§ ACTION ITEM: Your answer must be an exact copy of the records, with no pictures included.

##############################

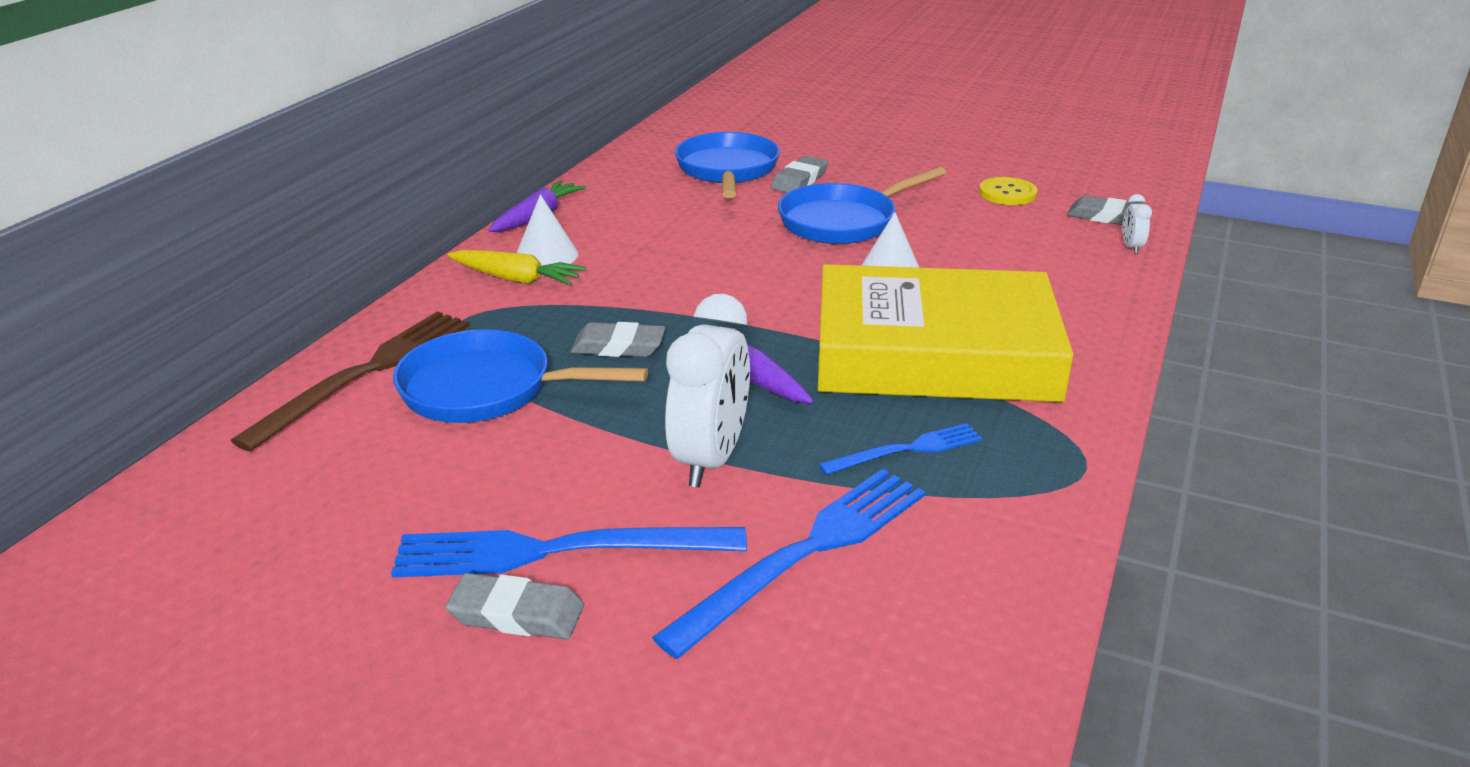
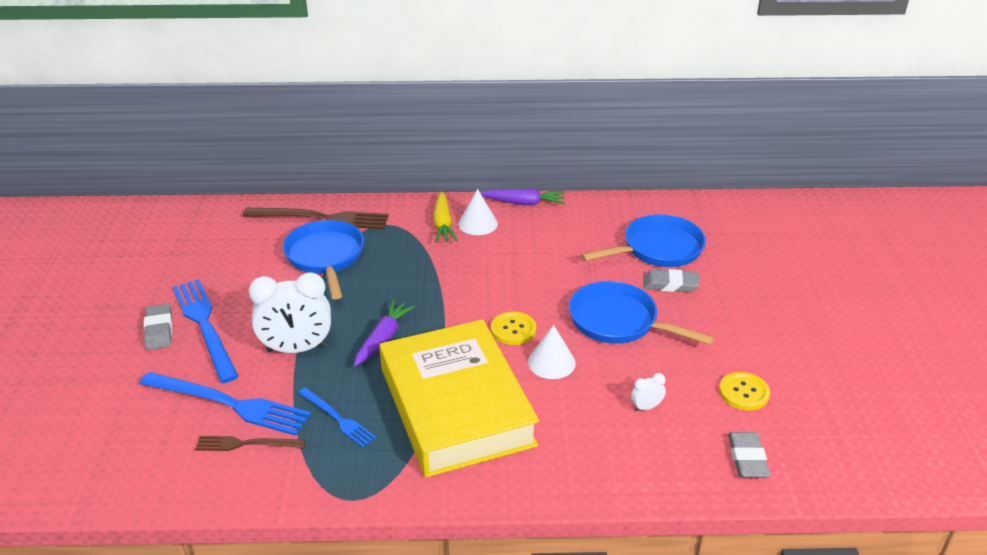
camera: 65 degrees right, 5 degrees up
grey eraser [570,322,666,357] -> none
white clock [1123,194,1152,254] -> white clock moved to [631,373,666,411]
none -> brown fork [195,436,305,451]
none -> yellow button [491,311,536,345]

##############################

§ YOUR RESPONSE:
camera: 65 degrees right, 5 degrees up
grey eraser [570,322,666,357] -> none
white clock [1123,194,1152,254] -> white clock moved to [631,373,666,411]
none -> brown fork [195,436,305,451]
none -> yellow button [491,311,536,345]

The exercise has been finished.